→ **How to complete this task**: Please copy every record below exactly, but leave the pictures out.

╭─ Data provided

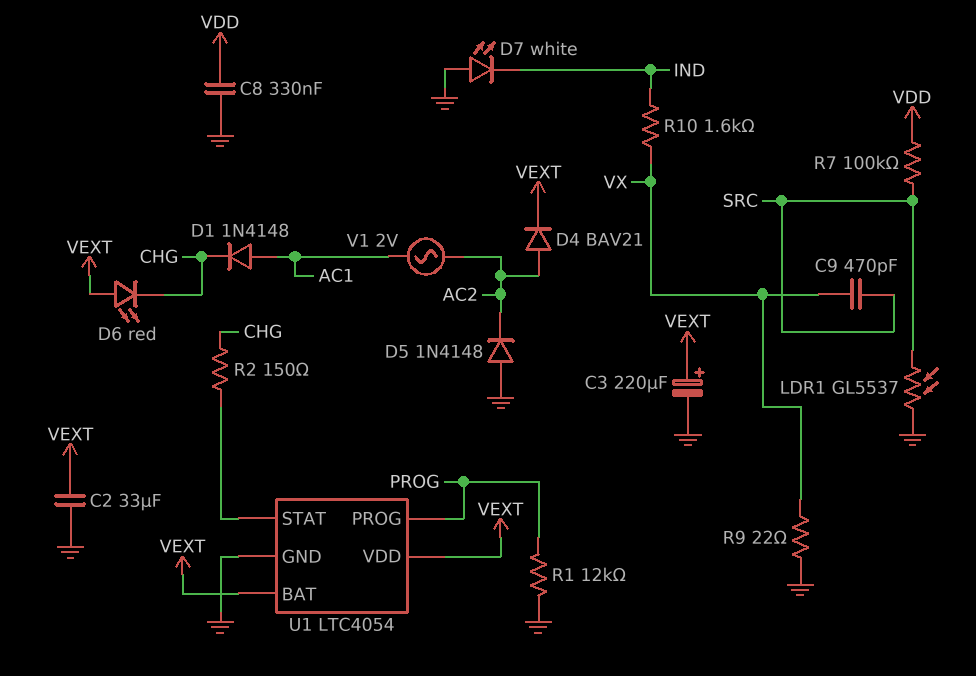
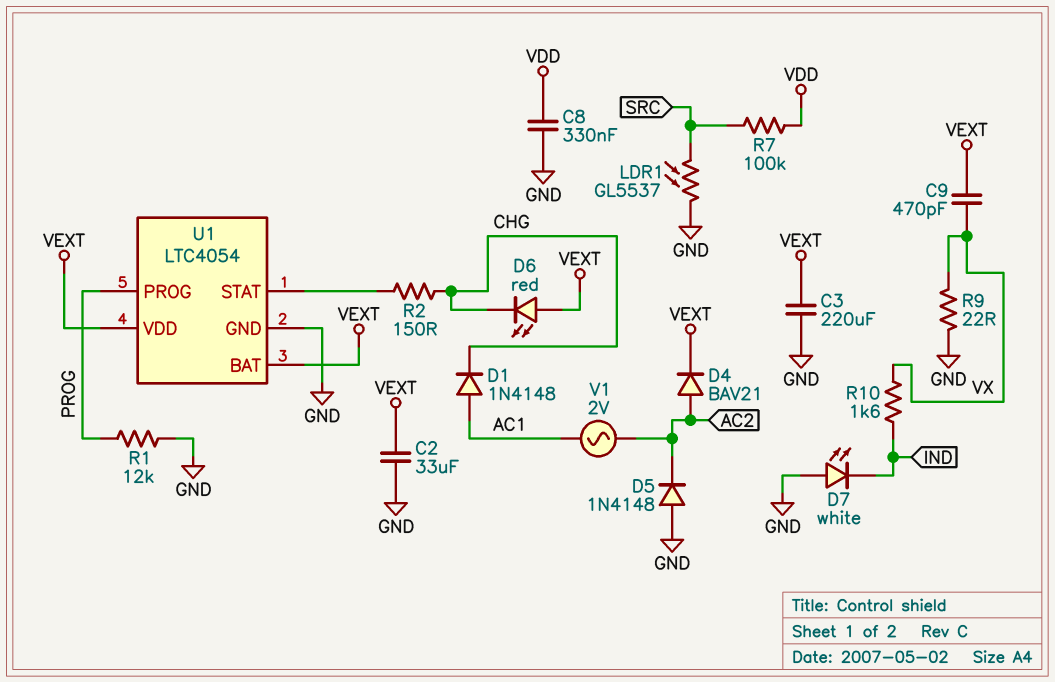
C3: 220uF (plus VEXT, minus GND) -> 220uF (GND, VEXT)
C9: 470pF (SRC, VX) -> 470pF (VEXT, VX)

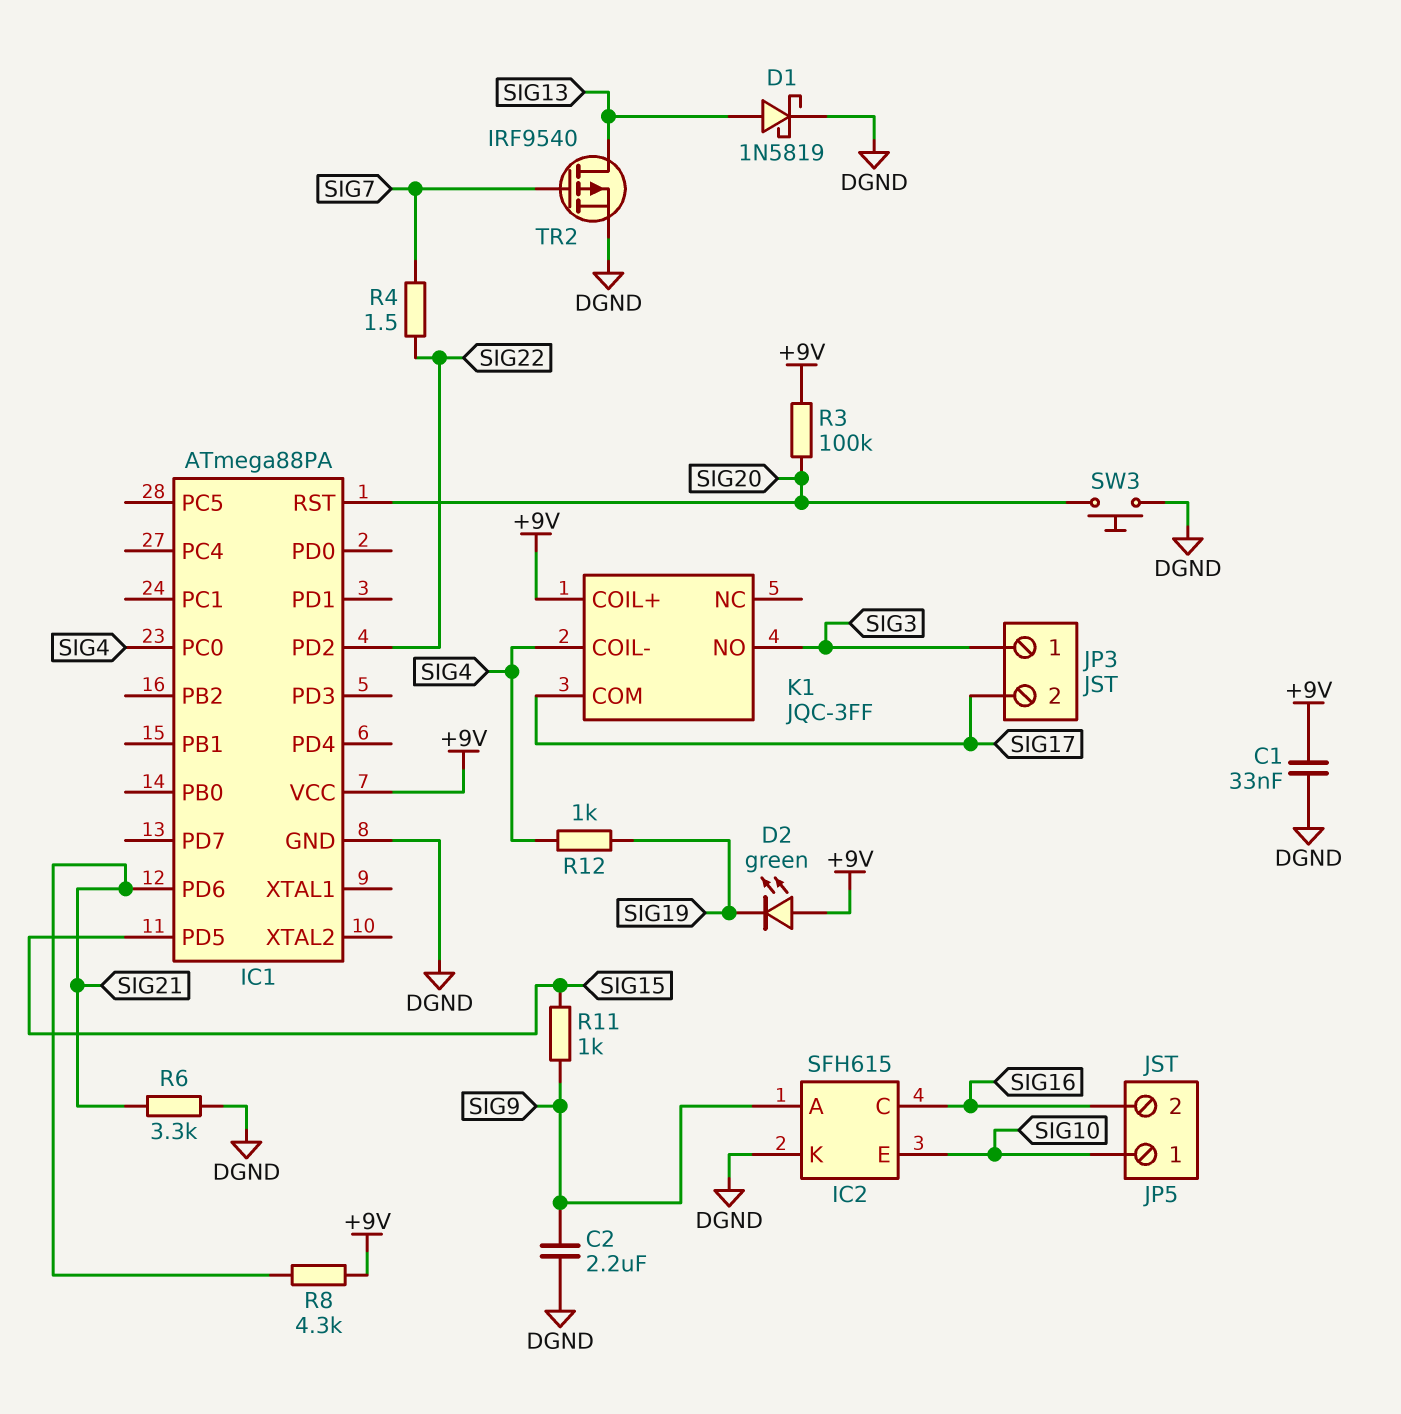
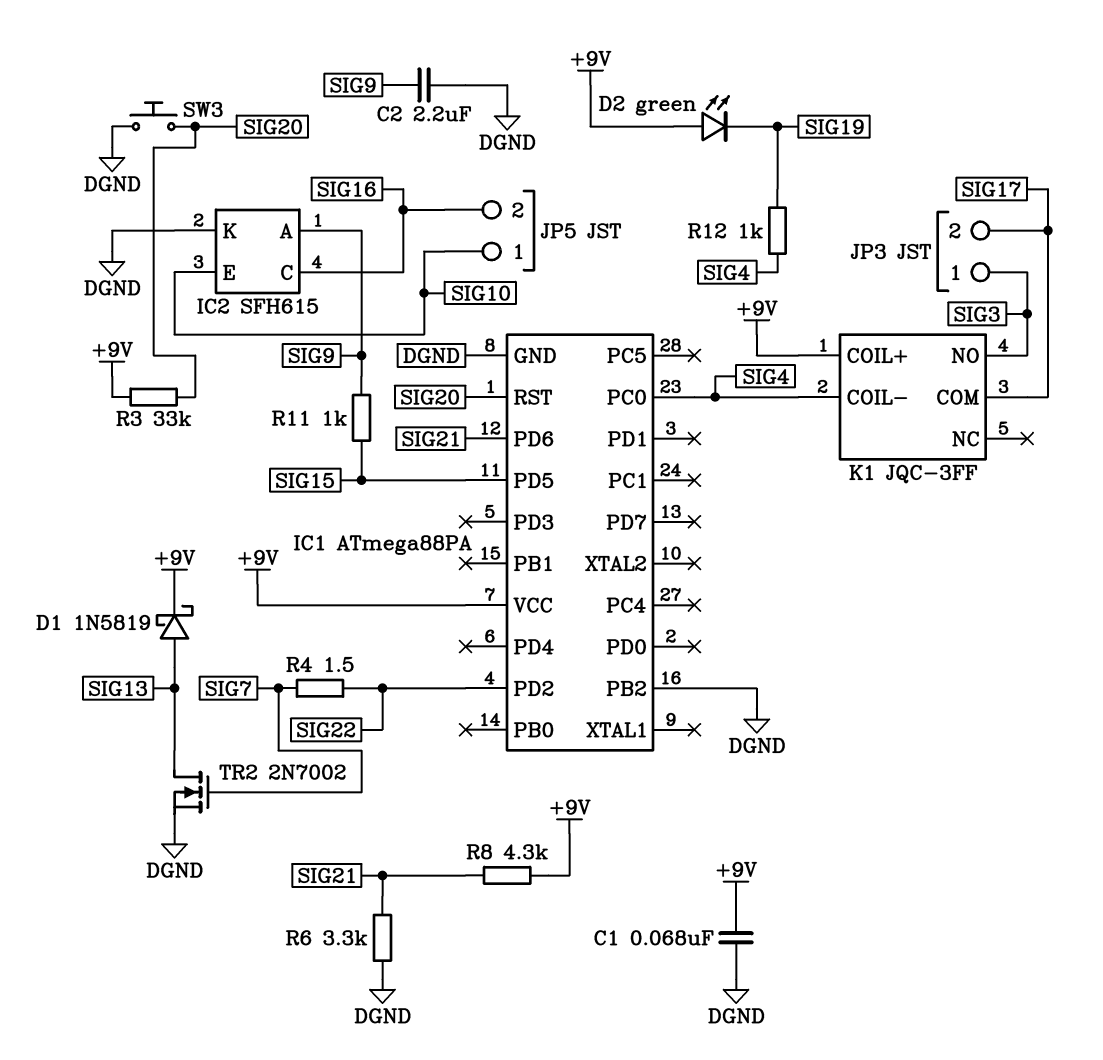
C1: 33nF (+9V, DGND) -> 68nF (+9V, DGND)
D1: schottky 1N5819 (A SIG13, K DGND) -> schottky 1N5819 (A SIG13, K +9V)
IC1 pin PB2: none -> DGND
R3: 100k (+9V, SIG20) -> 33k (+9V, SIG20)
TR2: PMOS IRF9540 (G SIG7, D SIG13, S DGND) -> NMOS 2N7002 (G SIG7, D SIG13, S DGND)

╰─

→ **Task result**:
C3: 220uF (plus VEXT, minus GND) -> 220uF (GND, VEXT)
C9: 470pF (SRC, VX) -> 470pF (VEXT, VX)

C1: 33nF (+9V, DGND) -> 68nF (+9V, DGND)
D1: schottky 1N5819 (A SIG13, K DGND) -> schottky 1N5819 (A SIG13, K +9V)
IC1 pin PB2: none -> DGND
R3: 100k (+9V, SIG20) -> 33k (+9V, SIG20)
TR2: PMOS IRF9540 (G SIG7, D SIG13, S DGND) -> NMOS 2N7002 (G SIG7, D SIG13, S DGND)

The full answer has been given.